**TASK INSTRUCTIONS:** Restate, word for word, the lines from the opening line of the data through the line containing "camera: 20 degrees left, 10 degrees up", both included, and nothing else.

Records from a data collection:
• • • • • • •
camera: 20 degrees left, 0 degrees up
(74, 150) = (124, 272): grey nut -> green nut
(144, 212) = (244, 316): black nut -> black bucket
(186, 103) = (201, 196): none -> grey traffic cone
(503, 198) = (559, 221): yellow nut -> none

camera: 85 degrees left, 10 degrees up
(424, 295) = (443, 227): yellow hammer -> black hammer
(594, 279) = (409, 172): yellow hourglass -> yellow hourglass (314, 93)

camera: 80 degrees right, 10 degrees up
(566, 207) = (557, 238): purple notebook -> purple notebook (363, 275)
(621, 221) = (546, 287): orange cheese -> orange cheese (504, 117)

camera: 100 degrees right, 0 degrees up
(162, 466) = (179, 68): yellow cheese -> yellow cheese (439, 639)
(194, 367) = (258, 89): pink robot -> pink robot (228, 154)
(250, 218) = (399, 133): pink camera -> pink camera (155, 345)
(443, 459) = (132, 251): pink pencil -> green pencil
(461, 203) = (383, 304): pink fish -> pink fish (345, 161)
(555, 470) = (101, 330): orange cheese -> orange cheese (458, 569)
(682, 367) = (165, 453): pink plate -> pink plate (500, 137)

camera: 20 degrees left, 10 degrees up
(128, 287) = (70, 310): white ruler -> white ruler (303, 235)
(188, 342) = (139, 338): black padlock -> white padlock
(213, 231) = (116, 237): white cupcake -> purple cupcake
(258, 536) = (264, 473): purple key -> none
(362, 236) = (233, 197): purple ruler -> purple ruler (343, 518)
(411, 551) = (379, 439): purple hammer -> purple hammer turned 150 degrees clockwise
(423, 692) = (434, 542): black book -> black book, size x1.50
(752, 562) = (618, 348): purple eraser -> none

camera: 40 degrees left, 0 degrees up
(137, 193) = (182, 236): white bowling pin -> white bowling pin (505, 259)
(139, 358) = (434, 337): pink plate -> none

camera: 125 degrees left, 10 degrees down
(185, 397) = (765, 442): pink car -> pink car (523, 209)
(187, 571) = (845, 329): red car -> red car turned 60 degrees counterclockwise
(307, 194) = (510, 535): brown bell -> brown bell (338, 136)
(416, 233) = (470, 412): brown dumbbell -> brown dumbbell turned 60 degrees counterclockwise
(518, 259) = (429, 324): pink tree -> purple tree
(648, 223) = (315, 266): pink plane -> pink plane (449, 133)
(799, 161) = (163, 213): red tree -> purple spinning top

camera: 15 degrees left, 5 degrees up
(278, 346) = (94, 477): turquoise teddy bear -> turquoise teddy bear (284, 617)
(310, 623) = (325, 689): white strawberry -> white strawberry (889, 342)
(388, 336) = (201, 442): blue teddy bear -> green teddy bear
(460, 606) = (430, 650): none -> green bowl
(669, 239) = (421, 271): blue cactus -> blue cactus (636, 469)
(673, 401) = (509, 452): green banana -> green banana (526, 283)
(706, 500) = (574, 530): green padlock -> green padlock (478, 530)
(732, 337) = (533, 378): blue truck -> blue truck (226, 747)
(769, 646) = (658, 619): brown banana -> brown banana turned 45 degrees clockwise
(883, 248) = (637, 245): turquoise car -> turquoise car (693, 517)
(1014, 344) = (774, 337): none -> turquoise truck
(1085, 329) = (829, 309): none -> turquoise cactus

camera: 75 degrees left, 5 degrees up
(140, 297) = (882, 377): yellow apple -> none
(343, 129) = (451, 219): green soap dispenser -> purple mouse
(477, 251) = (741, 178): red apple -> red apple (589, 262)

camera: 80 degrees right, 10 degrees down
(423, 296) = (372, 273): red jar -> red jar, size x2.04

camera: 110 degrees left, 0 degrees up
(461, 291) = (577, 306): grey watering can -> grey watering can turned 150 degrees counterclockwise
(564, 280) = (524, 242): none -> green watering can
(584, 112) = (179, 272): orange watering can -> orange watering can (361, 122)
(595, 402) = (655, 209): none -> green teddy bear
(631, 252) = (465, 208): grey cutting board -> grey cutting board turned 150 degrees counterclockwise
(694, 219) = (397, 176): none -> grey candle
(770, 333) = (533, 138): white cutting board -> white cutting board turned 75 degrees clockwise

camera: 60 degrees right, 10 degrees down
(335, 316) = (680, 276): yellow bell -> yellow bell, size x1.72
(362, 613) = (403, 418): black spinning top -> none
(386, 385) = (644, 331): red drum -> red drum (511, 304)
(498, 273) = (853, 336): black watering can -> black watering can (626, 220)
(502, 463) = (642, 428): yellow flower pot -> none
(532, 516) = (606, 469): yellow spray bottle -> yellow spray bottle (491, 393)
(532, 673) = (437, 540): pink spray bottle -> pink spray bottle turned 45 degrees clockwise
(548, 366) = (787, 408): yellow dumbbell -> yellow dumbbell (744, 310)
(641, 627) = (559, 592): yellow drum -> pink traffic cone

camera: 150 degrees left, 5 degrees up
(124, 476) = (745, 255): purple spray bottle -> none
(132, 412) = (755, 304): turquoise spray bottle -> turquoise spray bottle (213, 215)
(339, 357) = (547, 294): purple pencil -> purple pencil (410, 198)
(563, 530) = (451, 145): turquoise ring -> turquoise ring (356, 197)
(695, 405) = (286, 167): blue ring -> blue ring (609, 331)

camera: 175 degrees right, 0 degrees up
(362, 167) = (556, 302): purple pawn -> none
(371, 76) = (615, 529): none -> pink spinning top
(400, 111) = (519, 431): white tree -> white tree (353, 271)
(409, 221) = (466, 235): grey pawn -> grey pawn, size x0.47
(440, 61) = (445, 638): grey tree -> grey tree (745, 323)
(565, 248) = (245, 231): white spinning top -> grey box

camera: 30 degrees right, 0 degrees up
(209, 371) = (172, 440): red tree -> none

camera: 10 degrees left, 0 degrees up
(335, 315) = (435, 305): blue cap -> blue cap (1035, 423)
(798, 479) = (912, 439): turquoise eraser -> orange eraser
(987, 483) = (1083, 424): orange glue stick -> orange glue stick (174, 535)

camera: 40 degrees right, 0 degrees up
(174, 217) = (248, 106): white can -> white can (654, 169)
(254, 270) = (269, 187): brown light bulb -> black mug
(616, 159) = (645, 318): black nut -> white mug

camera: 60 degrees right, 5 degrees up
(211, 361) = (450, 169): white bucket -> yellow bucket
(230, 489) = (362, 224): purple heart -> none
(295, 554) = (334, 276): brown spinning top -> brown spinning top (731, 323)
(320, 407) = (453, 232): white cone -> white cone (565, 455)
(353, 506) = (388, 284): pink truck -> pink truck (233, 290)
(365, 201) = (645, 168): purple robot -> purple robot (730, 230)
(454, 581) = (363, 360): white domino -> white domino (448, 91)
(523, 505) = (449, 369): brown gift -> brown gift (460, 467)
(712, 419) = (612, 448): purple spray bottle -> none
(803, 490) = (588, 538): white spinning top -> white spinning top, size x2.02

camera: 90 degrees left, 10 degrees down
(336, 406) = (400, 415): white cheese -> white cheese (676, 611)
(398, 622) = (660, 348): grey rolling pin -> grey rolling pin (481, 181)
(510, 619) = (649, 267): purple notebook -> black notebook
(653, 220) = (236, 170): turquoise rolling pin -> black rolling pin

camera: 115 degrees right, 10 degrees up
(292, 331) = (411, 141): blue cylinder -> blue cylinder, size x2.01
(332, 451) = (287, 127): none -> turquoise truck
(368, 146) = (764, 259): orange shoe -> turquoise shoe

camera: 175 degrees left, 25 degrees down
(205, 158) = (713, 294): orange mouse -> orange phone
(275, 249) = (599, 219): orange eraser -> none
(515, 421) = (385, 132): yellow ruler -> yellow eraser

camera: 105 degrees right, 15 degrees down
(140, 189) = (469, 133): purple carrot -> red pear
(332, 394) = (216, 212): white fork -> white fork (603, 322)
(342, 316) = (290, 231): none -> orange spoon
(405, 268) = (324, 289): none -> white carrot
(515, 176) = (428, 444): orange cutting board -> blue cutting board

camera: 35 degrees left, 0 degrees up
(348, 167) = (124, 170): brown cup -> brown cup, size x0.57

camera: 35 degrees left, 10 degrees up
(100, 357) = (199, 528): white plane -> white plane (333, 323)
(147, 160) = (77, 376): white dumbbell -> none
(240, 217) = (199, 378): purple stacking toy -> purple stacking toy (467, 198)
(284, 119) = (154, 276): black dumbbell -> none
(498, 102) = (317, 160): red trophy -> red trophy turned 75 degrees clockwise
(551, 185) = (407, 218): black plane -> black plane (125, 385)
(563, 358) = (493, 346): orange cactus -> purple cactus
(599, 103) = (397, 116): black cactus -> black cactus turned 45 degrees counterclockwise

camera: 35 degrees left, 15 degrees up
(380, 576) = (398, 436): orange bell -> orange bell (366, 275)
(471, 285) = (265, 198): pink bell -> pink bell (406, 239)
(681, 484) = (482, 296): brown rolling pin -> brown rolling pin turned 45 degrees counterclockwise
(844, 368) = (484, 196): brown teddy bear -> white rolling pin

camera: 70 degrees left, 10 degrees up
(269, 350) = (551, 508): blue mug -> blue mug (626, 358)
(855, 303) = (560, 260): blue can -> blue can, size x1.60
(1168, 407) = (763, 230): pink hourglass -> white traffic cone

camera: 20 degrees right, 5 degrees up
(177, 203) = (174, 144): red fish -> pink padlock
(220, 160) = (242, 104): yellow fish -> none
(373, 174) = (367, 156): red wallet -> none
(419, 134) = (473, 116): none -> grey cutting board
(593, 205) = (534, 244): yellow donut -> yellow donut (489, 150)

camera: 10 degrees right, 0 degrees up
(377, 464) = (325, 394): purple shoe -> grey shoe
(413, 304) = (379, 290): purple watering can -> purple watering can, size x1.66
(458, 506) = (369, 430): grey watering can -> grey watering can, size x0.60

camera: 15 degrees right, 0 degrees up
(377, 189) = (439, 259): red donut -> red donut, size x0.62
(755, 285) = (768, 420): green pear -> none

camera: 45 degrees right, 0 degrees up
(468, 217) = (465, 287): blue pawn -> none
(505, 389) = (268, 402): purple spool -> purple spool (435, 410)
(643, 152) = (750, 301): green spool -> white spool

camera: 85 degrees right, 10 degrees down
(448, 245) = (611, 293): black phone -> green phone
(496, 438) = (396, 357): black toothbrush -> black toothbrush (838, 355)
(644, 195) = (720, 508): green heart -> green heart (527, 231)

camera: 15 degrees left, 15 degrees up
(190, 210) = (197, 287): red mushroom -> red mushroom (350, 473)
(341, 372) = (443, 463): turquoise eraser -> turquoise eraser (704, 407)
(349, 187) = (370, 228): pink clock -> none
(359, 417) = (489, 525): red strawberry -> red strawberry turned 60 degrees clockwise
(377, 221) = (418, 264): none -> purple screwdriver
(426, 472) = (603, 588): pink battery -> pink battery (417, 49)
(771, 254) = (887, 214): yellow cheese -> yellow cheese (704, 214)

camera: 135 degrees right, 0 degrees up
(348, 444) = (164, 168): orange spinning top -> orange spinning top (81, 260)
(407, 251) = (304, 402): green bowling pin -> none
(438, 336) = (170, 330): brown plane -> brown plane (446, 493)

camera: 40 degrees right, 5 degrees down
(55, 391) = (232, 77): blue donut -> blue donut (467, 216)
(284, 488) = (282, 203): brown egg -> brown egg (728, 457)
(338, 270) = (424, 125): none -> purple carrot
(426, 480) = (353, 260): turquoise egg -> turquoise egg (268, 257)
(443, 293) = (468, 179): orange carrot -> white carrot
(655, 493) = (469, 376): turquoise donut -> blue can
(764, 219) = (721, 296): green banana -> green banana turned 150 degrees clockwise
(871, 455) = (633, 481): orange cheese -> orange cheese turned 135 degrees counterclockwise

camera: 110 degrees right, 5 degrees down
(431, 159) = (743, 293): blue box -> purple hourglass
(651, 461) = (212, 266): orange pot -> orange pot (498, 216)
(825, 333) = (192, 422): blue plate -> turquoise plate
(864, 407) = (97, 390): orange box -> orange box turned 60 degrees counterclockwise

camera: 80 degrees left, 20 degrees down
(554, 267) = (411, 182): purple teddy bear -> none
• • • • • • •
**FINAL ANSWER:**
camera: 20 degrees left, 0 degrees up
(74, 150) = (124, 272): grey nut -> green nut
(144, 212) = (244, 316): black nut -> black bucket
(186, 103) = (201, 196): none -> grey traffic cone
(503, 198) = (559, 221): yellow nut -> none

camera: 85 degrees left, 10 degrees up
(424, 295) = (443, 227): yellow hammer -> black hammer
(594, 279) = (409, 172): yellow hourglass -> yellow hourglass (314, 93)

camera: 80 degrees right, 10 degrees up
(566, 207) = (557, 238): purple notebook -> purple notebook (363, 275)
(621, 221) = (546, 287): orange cheese -> orange cheese (504, 117)

camera: 100 degrees right, 0 degrees up
(162, 466) = (179, 68): yellow cheese -> yellow cheese (439, 639)
(194, 367) = (258, 89): pink robot -> pink robot (228, 154)
(250, 218) = (399, 133): pink camera -> pink camera (155, 345)
(443, 459) = (132, 251): pink pencil -> green pencil
(461, 203) = (383, 304): pink fish -> pink fish (345, 161)
(555, 470) = (101, 330): orange cheese -> orange cheese (458, 569)
(682, 367) = (165, 453): pink plate -> pink plate (500, 137)

camera: 20 degrees left, 10 degrees up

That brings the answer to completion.